Stated task - Quote every one of the following lines word for word, with nothing added or left out.

Records supplied -
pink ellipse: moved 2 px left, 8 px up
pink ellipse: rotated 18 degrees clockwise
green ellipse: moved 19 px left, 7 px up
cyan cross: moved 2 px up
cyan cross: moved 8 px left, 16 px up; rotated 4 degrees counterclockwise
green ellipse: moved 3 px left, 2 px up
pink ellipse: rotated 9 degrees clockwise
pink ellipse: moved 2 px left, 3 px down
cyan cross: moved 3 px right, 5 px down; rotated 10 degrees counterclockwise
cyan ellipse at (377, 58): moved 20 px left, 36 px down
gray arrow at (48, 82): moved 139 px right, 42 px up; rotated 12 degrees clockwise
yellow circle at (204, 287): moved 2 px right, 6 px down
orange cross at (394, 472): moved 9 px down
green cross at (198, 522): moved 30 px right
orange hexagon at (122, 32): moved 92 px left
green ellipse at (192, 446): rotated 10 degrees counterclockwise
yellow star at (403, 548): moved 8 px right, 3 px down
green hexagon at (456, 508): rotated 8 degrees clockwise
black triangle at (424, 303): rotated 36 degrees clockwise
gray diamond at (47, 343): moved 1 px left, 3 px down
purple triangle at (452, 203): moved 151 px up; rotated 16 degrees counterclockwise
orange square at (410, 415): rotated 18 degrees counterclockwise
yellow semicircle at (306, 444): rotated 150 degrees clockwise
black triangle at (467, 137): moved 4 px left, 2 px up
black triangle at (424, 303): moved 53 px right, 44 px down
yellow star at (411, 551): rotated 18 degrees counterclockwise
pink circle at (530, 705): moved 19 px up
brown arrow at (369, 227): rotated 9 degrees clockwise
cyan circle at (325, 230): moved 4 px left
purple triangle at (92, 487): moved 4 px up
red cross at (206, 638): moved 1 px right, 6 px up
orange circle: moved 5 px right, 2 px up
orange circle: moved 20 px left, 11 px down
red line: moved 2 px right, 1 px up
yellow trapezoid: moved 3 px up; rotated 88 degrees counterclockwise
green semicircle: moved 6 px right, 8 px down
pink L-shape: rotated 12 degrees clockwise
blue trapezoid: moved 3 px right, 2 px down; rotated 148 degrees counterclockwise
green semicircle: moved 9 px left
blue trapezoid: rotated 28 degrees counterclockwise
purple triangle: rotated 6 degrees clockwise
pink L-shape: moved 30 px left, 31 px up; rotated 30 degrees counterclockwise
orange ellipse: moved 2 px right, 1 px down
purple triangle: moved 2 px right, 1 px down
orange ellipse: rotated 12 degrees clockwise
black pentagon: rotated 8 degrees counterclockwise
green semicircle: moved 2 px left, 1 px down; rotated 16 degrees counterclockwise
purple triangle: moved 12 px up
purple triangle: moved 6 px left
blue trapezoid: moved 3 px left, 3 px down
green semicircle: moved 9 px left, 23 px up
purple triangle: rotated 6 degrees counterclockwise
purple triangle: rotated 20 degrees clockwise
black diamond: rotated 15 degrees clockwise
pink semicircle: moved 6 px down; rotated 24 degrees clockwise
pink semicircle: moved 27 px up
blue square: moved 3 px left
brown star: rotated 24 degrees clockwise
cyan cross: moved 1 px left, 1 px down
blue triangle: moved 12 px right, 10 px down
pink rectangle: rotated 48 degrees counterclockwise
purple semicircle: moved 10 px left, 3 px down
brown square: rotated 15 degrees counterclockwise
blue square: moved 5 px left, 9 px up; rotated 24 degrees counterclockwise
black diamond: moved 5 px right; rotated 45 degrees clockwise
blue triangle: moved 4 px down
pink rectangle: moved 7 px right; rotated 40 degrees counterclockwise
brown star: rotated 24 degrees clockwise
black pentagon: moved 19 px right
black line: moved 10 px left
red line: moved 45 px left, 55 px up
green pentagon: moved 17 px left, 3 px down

The completed task -
pink ellipse: moved 2 px left, 8 px up
pink ellipse: rotated 18 degrees clockwise
green ellipse: moved 19 px left, 7 px up
cyan cross: moved 2 px up
cyan cross: moved 8 px left, 16 px up; rotated 4 degrees counterclockwise
green ellipse: moved 3 px left, 2 px up
pink ellipse: rotated 9 degrees clockwise
pink ellipse: moved 2 px left, 3 px down
cyan cross: moved 3 px right, 5 px down; rotated 10 degrees counterclockwise
cyan ellipse at (377, 58): moved 20 px left, 36 px down
gray arrow at (48, 82): moved 139 px right, 42 px up; rotated 12 degrees clockwise
yellow circle at (204, 287): moved 2 px right, 6 px down
orange cross at (394, 472): moved 9 px down
green cross at (198, 522): moved 30 px right
orange hexagon at (122, 32): moved 92 px left
green ellipse at (192, 446): rotated 10 degrees counterclockwise
yellow star at (403, 548): moved 8 px right, 3 px down
green hexagon at (456, 508): rotated 8 degrees clockwise
black triangle at (424, 303): rotated 36 degrees clockwise
gray diamond at (47, 343): moved 1 px left, 3 px down
purple triangle at (452, 203): moved 151 px up; rotated 16 degrees counterclockwise
orange square at (410, 415): rotated 18 degrees counterclockwise
yellow semicircle at (306, 444): rotated 150 degrees clockwise
black triangle at (467, 137): moved 4 px left, 2 px up
black triangle at (424, 303): moved 53 px right, 44 px down
yellow star at (411, 551): rotated 18 degrees counterclockwise
pink circle at (530, 705): moved 19 px up
brown arrow at (369, 227): rotated 9 degrees clockwise
cyan circle at (325, 230): moved 4 px left
purple triangle at (92, 487): moved 4 px up
red cross at (206, 638): moved 1 px right, 6 px up
orange circle: moved 5 px right, 2 px up
orange circle: moved 20 px left, 11 px down
red line: moved 2 px right, 1 px up
yellow trapezoid: moved 3 px up; rotated 88 degrees counterclockwise
green semicircle: moved 6 px right, 8 px down
pink L-shape: rotated 12 degrees clockwise
blue trapezoid: moved 3 px right, 2 px down; rotated 148 degrees counterclockwise
green semicircle: moved 9 px left
blue trapezoid: rotated 28 degrees counterclockwise
purple triangle: rotated 6 degrees clockwise
pink L-shape: moved 30 px left, 31 px up; rotated 30 degrees counterclockwise
orange ellipse: moved 2 px right, 1 px down
purple triangle: moved 2 px right, 1 px down
orange ellipse: rotated 12 degrees clockwise
black pentagon: rotated 8 degrees counterclockwise
green semicircle: moved 2 px left, 1 px down; rotated 16 degrees counterclockwise
purple triangle: moved 12 px up
purple triangle: moved 6 px left
blue trapezoid: moved 3 px left, 3 px down
green semicircle: moved 9 px left, 23 px up
purple triangle: rotated 6 degrees counterclockwise
purple triangle: rotated 20 degrees clockwise
black diamond: rotated 15 degrees clockwise
pink semicircle: moved 6 px down; rotated 24 degrees clockwise
pink semicircle: moved 27 px up
blue square: moved 3 px left
brown star: rotated 24 degrees clockwise
cyan cross: moved 1 px left, 1 px down
blue triangle: moved 12 px right, 10 px down
pink rectangle: rotated 48 degrees counterclockwise
purple semicircle: moved 10 px left, 3 px down
brown square: rotated 15 degrees counterclockwise
blue square: moved 5 px left, 9 px up; rotated 24 degrees counterclockwise
black diamond: moved 5 px right; rotated 45 degrees clockwise
blue triangle: moved 4 px down
pink rectangle: moved 7 px right; rotated 40 degrees counterclockwise
brown star: rotated 24 degrees clockwise
black pentagon: moved 19 px right
black line: moved 10 px left
red line: moved 45 px left, 55 px up
green pentagon: moved 17 px left, 3 px down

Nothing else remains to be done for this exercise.